TO DO
Beginning with the line containing "turquoise cone: 3 -> 1" and ending with the last line of the records, set down every line exactly.
════════════════════
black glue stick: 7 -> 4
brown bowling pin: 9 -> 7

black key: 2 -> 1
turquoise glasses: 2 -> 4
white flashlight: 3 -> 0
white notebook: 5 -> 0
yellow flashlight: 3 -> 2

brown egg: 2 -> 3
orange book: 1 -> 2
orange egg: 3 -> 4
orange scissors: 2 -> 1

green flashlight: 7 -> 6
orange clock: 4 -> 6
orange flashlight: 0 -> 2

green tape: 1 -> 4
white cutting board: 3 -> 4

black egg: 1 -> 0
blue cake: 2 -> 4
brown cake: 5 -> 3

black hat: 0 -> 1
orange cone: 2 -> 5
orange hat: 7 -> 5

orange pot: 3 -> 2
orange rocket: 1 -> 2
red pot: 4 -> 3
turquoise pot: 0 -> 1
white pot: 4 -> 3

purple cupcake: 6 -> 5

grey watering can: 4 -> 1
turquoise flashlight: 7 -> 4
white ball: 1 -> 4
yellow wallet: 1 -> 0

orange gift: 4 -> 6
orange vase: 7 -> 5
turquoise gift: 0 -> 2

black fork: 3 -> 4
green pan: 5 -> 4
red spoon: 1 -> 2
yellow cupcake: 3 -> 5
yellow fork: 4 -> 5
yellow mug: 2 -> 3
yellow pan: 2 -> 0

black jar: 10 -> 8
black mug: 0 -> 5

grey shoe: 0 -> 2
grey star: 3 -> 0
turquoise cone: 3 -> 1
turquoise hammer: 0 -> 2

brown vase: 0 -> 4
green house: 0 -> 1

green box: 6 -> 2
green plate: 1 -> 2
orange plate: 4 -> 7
════════════════════
OUTPUT FOR THIS TASK
turquoise cone: 3 -> 1
turquoise hammer: 0 -> 2

brown vase: 0 -> 4
green house: 0 -> 1

green box: 6 -> 2
green plate: 1 -> 2
orange plate: 4 -> 7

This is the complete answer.